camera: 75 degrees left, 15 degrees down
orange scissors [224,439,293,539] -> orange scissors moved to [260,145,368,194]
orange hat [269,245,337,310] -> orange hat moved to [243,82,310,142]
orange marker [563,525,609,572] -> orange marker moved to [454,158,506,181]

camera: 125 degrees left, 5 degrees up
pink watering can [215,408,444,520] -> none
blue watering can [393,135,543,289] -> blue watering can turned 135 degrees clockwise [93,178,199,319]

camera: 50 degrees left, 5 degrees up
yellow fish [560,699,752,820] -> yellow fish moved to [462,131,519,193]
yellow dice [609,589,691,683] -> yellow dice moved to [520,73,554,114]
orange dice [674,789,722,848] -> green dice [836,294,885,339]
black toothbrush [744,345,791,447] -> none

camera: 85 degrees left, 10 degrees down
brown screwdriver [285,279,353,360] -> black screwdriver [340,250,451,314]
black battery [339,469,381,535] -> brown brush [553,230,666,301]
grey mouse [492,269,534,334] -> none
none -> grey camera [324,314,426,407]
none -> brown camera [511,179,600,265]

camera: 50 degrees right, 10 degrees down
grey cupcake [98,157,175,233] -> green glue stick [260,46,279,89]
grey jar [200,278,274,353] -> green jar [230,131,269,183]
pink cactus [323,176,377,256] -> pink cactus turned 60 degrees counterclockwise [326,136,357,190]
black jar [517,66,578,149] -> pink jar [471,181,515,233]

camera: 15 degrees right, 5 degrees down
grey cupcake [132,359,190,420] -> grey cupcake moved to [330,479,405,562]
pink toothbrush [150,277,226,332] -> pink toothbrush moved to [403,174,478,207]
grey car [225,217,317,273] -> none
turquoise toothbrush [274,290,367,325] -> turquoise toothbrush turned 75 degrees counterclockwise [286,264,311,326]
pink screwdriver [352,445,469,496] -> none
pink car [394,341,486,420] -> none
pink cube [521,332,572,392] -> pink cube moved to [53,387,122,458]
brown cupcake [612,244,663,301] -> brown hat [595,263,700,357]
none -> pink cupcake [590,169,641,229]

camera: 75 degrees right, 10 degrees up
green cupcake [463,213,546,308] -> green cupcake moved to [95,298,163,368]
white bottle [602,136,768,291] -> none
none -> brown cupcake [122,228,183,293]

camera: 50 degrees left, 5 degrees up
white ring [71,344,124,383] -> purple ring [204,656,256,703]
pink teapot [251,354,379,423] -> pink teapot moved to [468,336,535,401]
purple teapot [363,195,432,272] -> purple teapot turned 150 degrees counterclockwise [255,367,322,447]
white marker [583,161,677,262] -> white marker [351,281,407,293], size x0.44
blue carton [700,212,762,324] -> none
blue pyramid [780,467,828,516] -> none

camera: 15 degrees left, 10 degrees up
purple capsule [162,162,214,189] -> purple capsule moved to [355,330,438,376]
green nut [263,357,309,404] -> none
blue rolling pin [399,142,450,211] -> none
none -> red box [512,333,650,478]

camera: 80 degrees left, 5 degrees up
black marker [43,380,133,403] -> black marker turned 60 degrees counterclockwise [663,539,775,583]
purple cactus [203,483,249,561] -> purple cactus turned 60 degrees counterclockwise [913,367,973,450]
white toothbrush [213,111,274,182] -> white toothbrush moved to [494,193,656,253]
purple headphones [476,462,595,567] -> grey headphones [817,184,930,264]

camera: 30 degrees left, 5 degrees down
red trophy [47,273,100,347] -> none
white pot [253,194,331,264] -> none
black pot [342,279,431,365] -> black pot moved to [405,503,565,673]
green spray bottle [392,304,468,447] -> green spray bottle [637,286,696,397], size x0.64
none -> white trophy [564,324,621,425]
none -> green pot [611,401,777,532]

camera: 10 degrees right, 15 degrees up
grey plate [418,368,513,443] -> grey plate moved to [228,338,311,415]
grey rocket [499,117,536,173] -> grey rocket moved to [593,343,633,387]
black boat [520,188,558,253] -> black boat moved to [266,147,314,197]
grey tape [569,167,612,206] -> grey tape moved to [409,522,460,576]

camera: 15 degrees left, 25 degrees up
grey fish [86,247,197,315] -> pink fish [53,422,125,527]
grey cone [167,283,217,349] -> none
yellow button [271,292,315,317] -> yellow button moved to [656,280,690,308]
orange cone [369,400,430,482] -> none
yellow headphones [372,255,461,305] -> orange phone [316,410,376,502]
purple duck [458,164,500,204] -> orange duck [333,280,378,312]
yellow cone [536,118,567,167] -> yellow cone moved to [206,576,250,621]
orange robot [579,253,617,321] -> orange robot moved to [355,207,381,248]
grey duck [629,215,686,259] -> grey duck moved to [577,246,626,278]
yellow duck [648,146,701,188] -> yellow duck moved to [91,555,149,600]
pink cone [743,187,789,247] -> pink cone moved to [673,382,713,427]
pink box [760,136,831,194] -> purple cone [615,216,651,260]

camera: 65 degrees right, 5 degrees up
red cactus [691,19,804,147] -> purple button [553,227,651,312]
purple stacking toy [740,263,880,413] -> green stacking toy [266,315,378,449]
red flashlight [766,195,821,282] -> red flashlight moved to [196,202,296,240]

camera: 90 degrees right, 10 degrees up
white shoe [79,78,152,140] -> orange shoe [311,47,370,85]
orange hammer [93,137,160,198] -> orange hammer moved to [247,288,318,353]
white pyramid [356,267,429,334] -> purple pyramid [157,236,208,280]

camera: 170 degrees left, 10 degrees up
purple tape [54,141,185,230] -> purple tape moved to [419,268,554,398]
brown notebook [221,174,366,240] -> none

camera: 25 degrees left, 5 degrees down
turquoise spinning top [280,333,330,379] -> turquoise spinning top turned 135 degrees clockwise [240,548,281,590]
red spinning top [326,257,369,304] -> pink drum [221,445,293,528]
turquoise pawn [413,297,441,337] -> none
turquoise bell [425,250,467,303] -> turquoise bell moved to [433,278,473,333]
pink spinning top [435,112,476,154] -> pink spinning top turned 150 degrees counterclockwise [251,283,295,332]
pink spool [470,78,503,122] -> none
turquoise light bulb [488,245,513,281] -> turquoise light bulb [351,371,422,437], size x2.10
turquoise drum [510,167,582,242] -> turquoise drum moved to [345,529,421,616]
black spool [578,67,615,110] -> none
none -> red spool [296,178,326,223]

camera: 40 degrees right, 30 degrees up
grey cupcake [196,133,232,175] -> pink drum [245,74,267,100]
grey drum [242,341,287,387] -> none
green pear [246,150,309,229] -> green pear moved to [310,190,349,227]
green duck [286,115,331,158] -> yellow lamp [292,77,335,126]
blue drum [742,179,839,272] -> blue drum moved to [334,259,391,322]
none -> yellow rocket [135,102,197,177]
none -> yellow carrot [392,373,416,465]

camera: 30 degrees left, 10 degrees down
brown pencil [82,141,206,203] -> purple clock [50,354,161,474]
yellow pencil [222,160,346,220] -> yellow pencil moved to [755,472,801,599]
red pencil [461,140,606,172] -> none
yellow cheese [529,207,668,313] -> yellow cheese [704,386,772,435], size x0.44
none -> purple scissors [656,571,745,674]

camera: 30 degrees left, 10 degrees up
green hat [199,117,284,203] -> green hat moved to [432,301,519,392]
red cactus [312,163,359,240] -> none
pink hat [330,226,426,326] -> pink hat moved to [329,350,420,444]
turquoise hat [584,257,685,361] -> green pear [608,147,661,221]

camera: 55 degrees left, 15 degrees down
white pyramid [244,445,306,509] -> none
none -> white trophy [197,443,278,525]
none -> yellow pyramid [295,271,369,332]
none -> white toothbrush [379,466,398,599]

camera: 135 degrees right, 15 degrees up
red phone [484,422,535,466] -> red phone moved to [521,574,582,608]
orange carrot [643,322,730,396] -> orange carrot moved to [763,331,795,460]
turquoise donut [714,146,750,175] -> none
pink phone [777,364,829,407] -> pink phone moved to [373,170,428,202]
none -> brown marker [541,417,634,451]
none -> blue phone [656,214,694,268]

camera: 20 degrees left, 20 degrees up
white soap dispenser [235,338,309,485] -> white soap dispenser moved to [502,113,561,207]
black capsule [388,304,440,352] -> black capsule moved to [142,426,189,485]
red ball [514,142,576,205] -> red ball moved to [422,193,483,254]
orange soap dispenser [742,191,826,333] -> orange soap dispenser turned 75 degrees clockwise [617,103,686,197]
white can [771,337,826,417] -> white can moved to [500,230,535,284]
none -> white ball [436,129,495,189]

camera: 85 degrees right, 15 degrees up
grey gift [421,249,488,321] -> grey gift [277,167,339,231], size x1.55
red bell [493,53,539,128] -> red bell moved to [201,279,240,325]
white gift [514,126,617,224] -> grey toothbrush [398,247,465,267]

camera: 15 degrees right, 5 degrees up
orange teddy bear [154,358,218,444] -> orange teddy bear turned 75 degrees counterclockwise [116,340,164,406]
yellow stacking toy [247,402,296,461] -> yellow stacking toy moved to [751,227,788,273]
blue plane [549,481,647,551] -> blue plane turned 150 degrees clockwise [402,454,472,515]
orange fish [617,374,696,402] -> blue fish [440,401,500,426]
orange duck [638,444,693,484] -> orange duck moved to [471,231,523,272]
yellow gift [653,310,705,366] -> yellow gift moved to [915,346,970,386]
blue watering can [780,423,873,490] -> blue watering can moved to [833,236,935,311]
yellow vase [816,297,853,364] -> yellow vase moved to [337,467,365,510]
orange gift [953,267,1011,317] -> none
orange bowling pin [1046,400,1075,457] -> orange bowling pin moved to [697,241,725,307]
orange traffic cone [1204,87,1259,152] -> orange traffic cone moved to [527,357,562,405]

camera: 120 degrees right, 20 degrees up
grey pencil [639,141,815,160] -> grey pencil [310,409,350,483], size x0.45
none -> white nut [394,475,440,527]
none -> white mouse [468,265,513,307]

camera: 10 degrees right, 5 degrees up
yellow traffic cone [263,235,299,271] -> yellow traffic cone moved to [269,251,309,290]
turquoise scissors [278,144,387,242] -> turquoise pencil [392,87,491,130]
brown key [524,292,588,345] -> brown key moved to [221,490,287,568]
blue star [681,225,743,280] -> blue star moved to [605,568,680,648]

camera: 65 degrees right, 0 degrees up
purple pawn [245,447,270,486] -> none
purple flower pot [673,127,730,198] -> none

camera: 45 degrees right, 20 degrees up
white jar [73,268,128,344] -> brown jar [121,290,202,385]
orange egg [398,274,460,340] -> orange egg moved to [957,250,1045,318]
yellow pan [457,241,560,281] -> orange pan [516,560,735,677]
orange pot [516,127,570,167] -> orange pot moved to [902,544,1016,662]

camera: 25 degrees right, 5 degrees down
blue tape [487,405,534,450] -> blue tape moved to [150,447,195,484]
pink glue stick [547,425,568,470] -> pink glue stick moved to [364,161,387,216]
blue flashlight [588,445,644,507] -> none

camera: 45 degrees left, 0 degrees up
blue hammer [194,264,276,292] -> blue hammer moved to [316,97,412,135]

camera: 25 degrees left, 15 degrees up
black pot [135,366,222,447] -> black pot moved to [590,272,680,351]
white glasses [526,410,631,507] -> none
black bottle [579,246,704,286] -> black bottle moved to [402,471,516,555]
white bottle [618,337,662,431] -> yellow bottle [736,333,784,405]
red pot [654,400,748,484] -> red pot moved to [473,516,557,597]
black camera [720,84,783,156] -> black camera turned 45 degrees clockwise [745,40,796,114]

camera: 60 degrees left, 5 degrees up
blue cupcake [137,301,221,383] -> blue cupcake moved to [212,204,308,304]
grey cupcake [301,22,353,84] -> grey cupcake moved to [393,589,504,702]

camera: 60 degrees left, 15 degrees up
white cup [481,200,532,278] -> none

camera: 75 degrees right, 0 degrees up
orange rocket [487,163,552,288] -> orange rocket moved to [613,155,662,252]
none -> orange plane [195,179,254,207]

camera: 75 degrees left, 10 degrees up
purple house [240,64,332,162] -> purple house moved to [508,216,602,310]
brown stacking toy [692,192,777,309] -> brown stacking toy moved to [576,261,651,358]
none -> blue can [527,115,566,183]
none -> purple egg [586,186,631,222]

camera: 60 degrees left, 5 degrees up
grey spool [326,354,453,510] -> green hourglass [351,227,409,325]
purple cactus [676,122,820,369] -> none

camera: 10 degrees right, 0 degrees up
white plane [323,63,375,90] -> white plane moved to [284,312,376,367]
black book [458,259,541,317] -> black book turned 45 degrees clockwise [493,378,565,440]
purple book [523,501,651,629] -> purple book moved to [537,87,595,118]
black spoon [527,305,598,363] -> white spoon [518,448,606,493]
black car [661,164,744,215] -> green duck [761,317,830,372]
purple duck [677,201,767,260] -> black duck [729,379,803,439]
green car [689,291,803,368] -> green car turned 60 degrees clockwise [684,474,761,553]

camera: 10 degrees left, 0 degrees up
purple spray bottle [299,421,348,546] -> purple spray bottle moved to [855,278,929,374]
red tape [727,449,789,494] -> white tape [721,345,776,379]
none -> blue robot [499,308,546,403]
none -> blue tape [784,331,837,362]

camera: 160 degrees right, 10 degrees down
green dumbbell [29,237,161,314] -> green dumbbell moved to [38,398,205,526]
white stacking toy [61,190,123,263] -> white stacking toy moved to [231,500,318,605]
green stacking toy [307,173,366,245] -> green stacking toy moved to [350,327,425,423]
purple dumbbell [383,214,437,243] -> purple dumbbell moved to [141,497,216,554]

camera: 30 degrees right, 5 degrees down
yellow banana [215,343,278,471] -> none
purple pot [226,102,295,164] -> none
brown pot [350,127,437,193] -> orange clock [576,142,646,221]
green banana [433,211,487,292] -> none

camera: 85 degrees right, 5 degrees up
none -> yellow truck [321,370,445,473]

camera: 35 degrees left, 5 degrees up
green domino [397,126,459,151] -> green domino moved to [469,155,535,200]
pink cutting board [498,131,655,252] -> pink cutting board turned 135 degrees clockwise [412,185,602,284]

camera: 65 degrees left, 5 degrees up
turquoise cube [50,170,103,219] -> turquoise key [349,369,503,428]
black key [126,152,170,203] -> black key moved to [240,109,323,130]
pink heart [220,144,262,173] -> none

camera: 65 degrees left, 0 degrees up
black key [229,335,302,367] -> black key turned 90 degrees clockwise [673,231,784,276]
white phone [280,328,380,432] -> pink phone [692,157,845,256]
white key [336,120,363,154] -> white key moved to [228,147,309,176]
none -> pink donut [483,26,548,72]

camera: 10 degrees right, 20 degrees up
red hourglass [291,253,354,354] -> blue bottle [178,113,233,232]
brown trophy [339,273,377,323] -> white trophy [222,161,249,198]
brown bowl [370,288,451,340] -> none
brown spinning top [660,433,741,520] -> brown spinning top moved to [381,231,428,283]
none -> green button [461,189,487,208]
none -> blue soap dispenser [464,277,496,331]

┄┄┄┄┄┄┄┄┄┄

■ HOW TO COMPLETE THIS TASK
Look over the material and return every line where the word "headphones" is found.

■ ANSWER BOX
purple headphones [476,462,595,567] -> grey headphones [817,184,930,264]
yellow headphones [372,255,461,305] -> orange phone [316,410,376,502]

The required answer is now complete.